→ EXERCISE BRIEF:
Where does the word "minus" show up in the records? Copy every line that holds it.

→ RECORDS FOR PROCESSING:
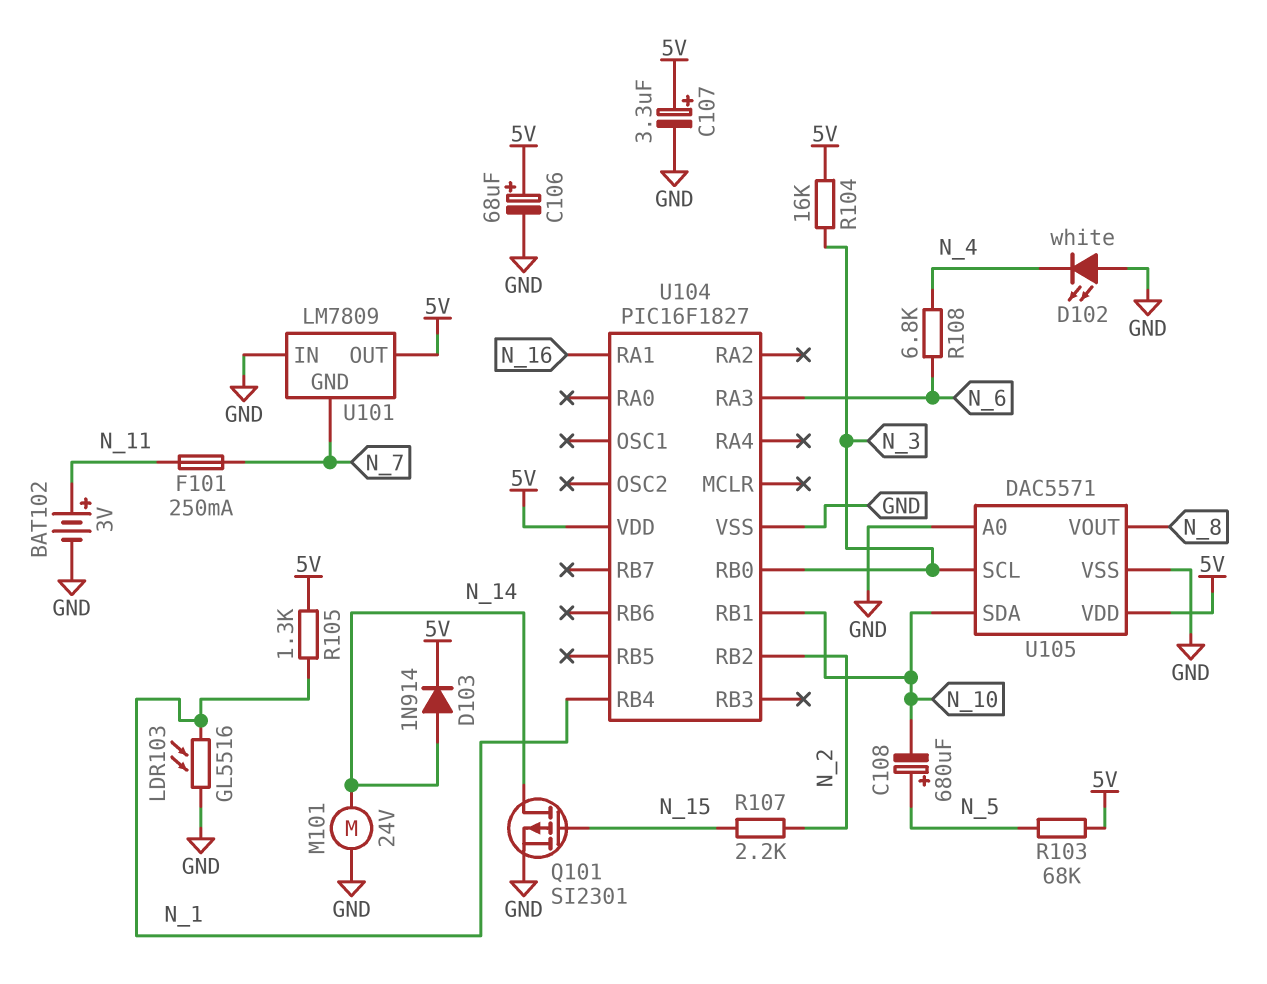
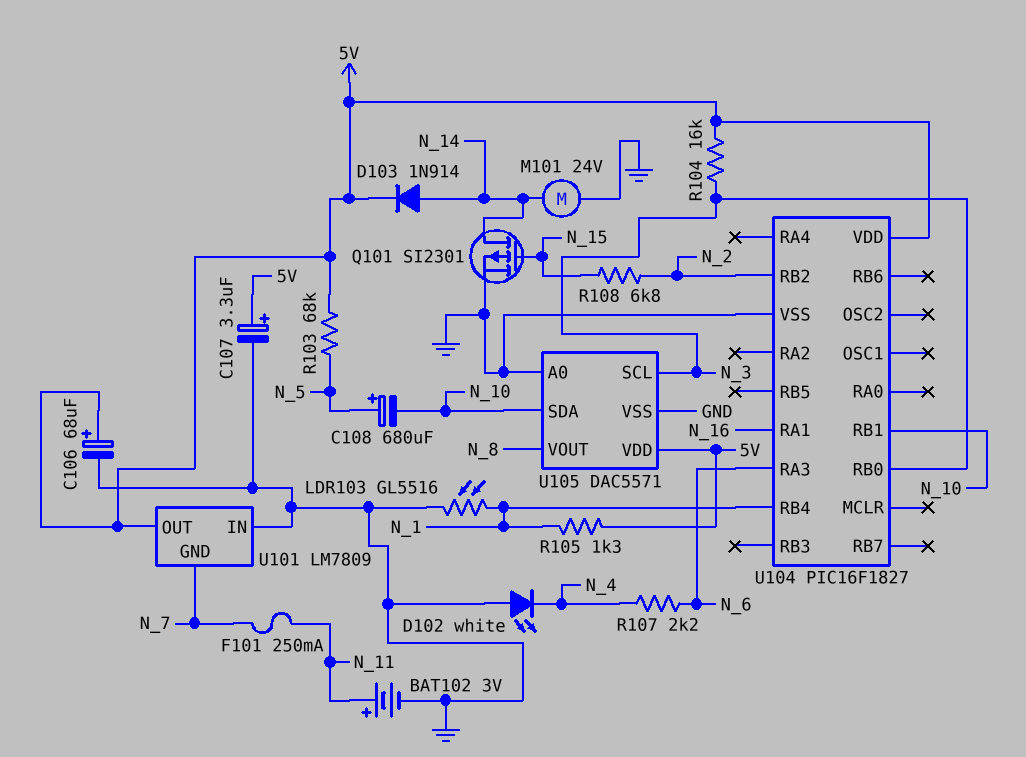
R107: 2.2k (N_2, N_15) -> 2.2k (N_4, N_6)
R108: 6.8k (N_4, N_6) -> 6.8k (N_2, N_15)

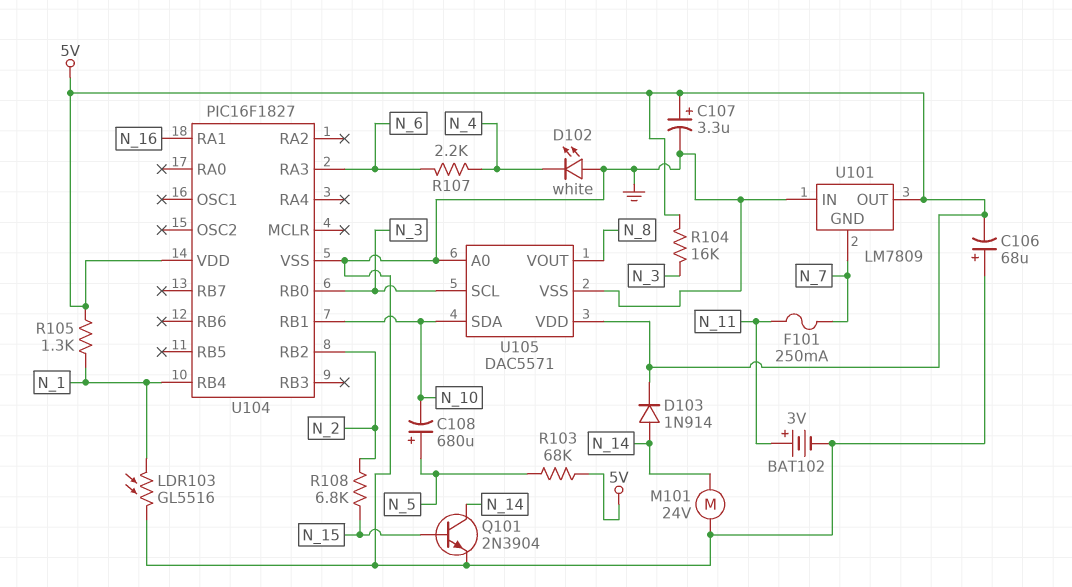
C106: 68uF (plus 5V, minus GND) -> 68uF (plus GND, minus 5V)
Q101: PMOS SI2301 (G N_15, D N_14, S GND) -> NPN 2N3904 (B N_15, C N_14, E GND)

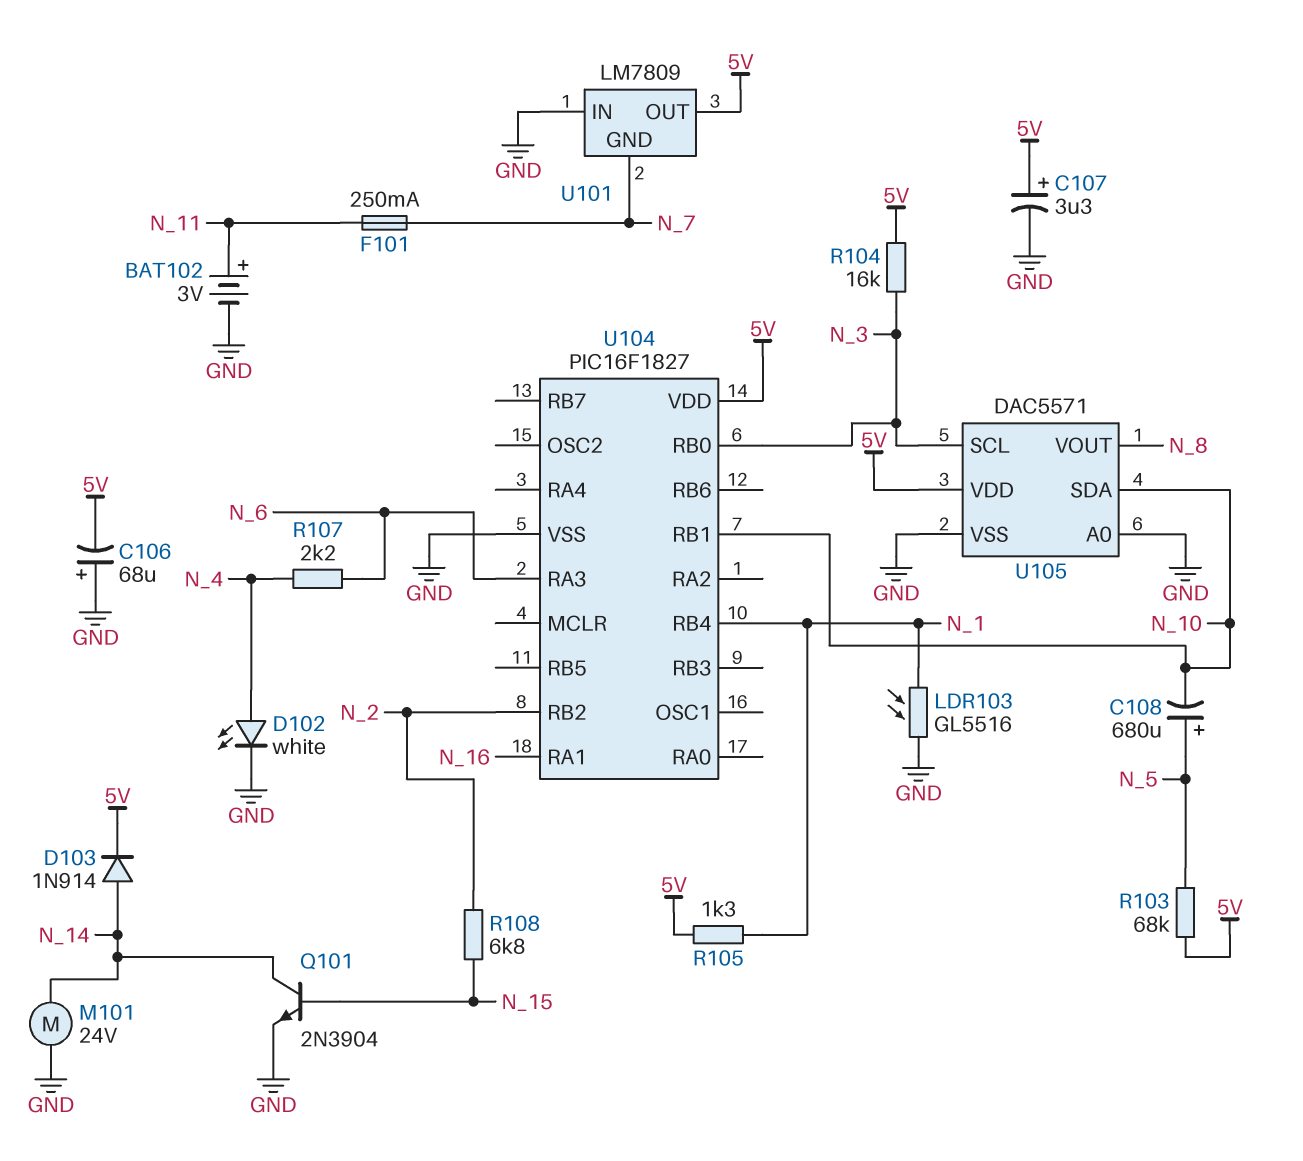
D102: LED white (A GND, K N_4) -> LED white (A N_4, K GND)

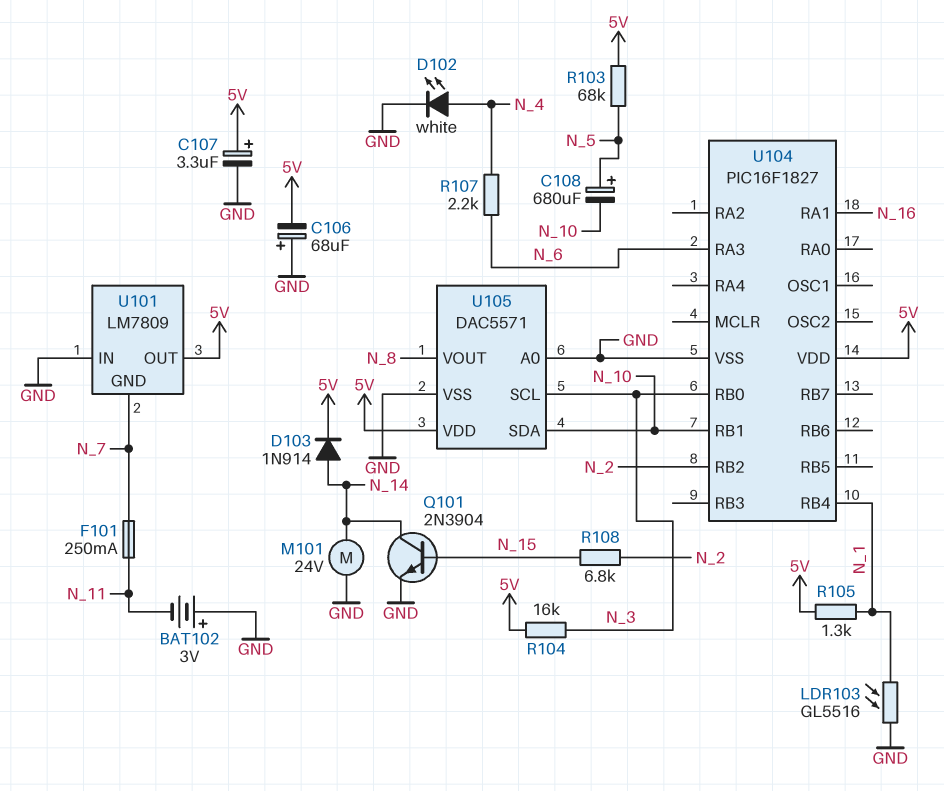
BAT102: 3V (plus N_11, minus GND) -> 3V (plus GND, minus N_11)

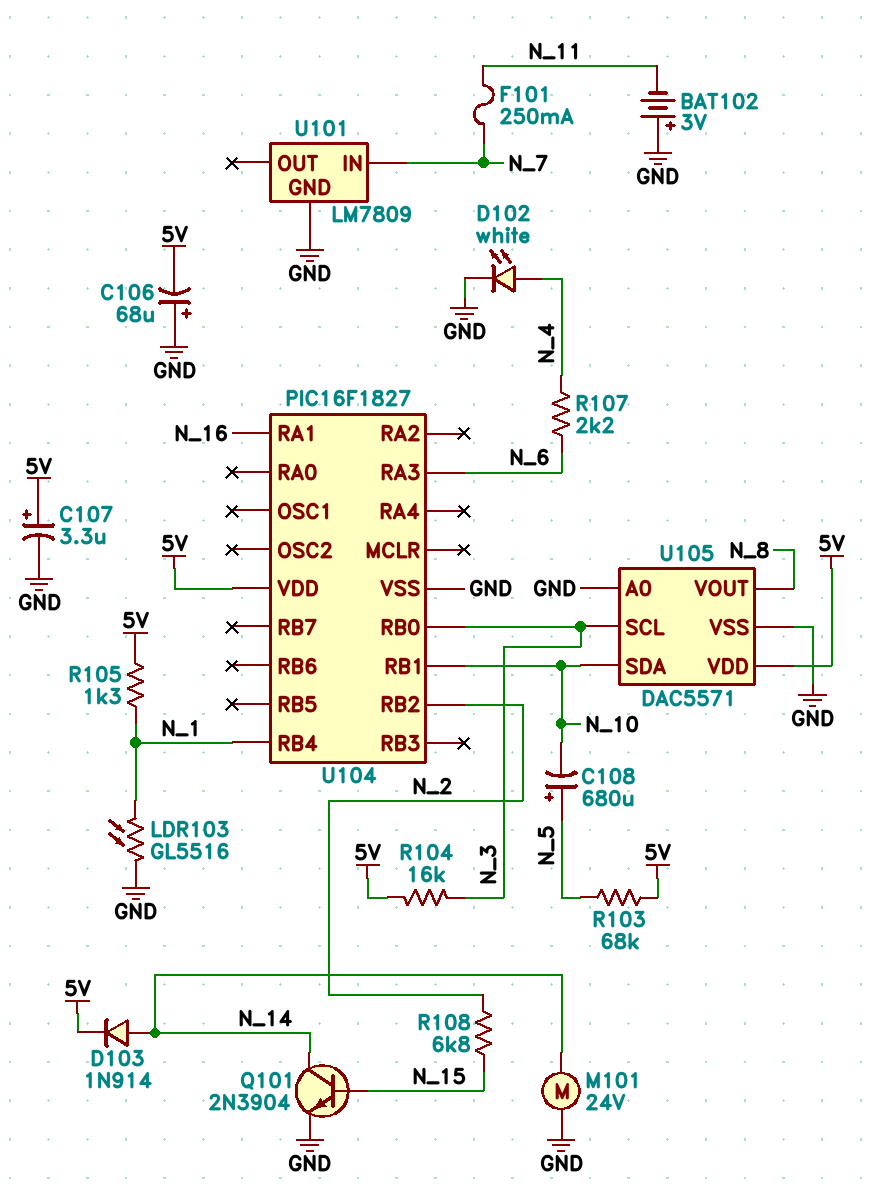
U101 pin GND: N_7 -> GND
U101 pin IN: GND -> N_7
U101 pin OUT: 5V -> none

→ PROBLEM SOLUTION:
C106: 68uF (plus 5V, minus GND) -> 68uF (plus GND, minus 5V)
BAT102: 3V (plus N_11, minus GND) -> 3V (plus GND, minus N_11)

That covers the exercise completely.